Your task » Print the records below exactly as they appear. Omit all pictures.

Records for this exercise »
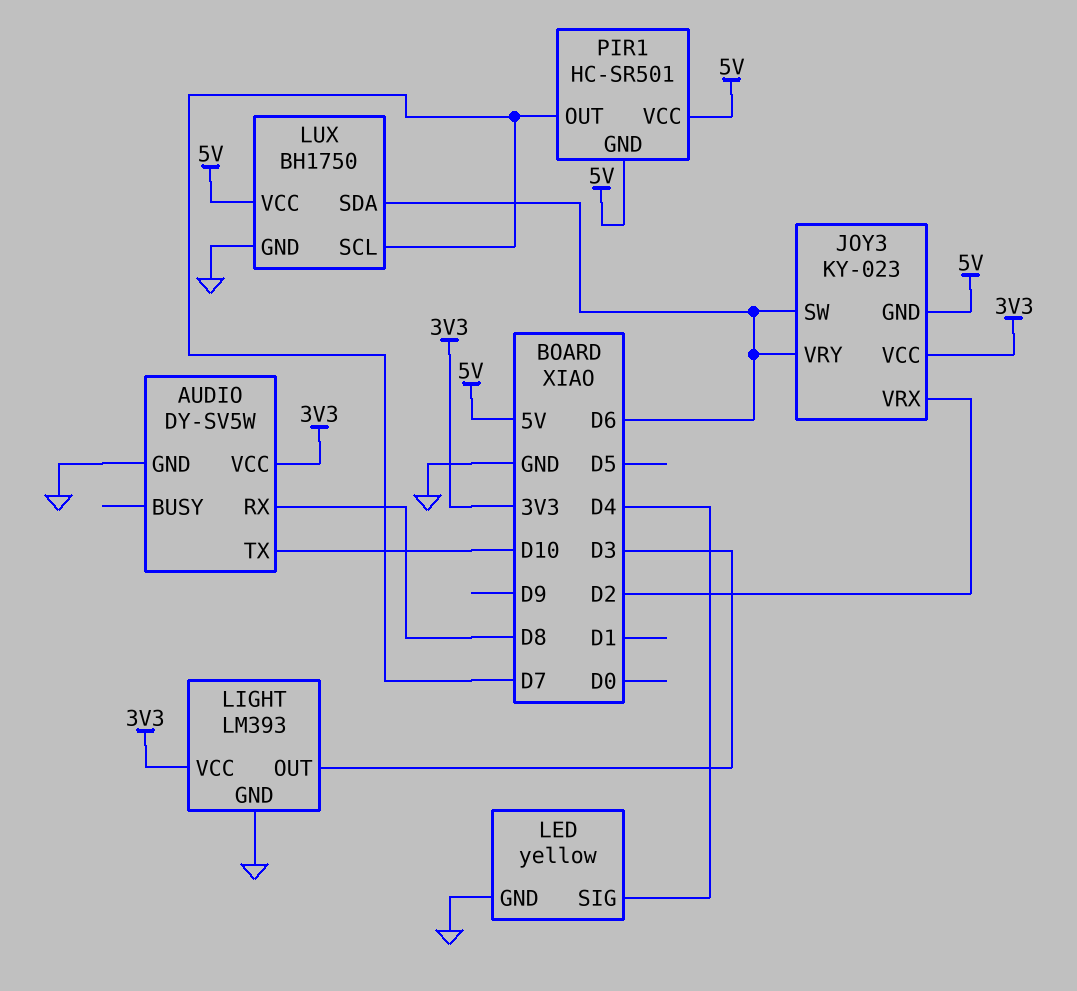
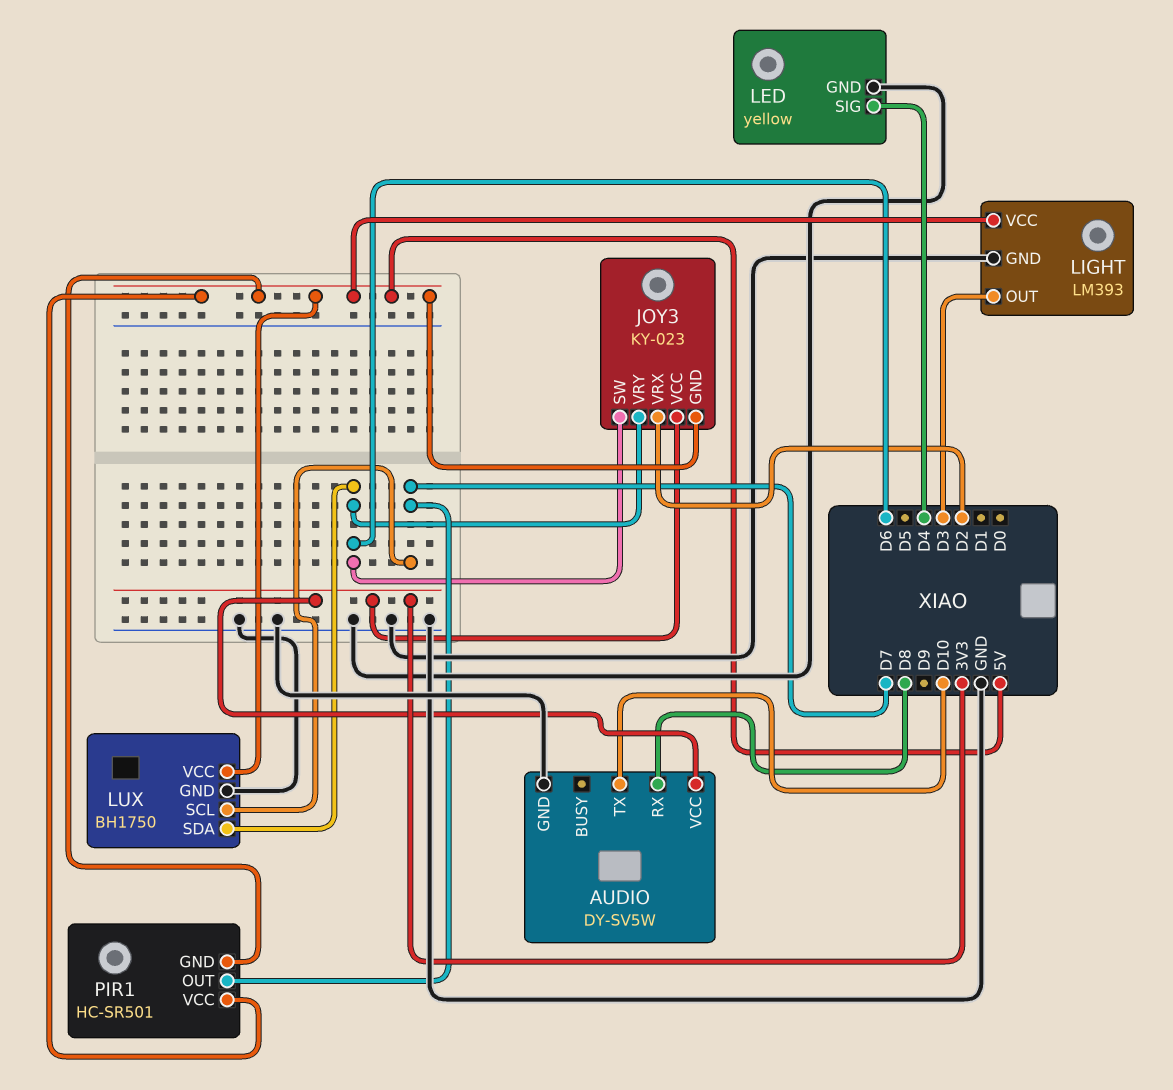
LIGHT pin VCC: 3V3 -> 5V

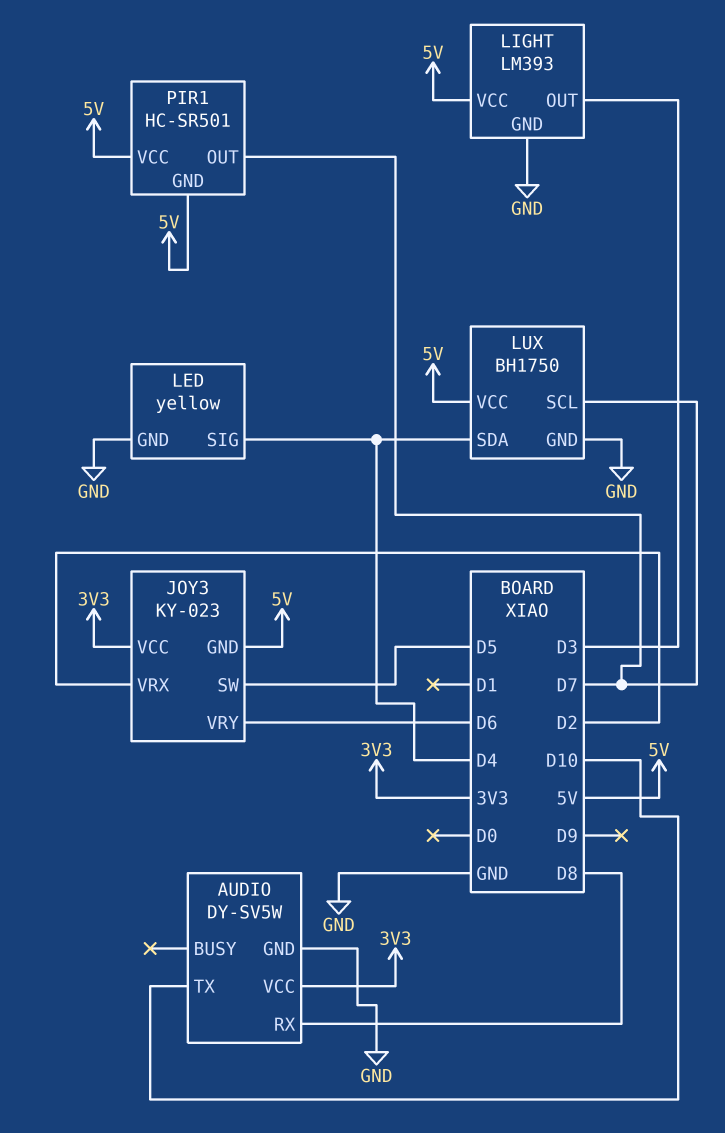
JOY3 pin SW: D6 -> D5
LUX pin SDA: D6 -> D4

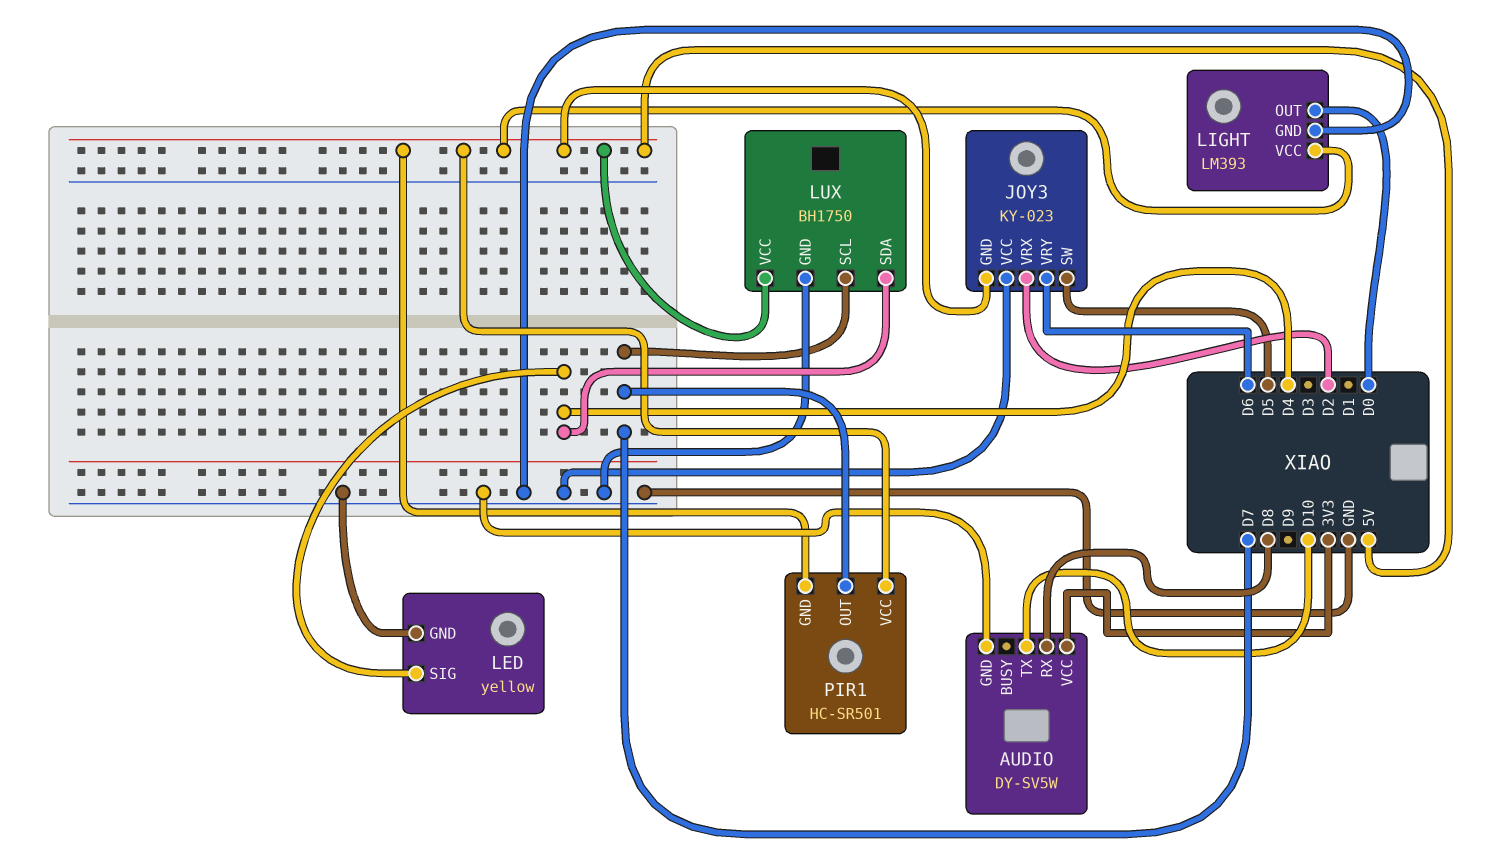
JOY3 pin VCC: 3V3 -> GND
LIGHT pin OUT: D3 -> D0

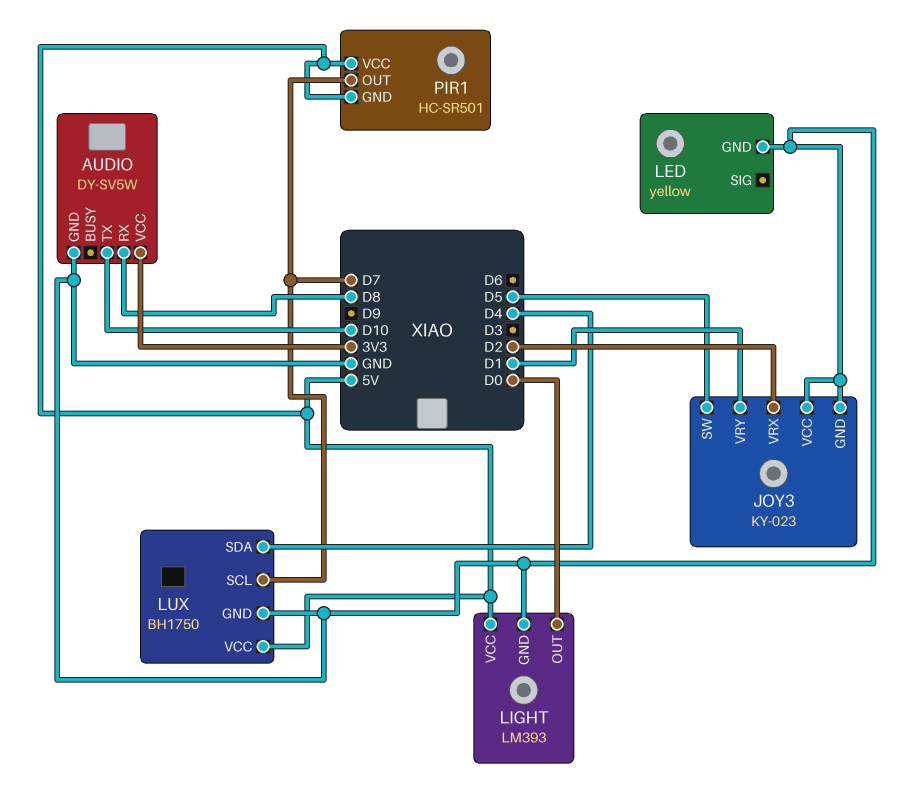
JOY3 pin GND: 5V -> GND
JOY3 pin VRY: D6 -> D1
LED pin SIG: D4 -> none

Problem solution »
LIGHT pin VCC: 3V3 -> 5V

JOY3 pin SW: D6 -> D5
LUX pin SDA: D6 -> D4

JOY3 pin VCC: 3V3 -> GND
LIGHT pin OUT: D3 -> D0

JOY3 pin GND: 5V -> GND
JOY3 pin VRY: D6 -> D1
LED pin SIG: D4 -> none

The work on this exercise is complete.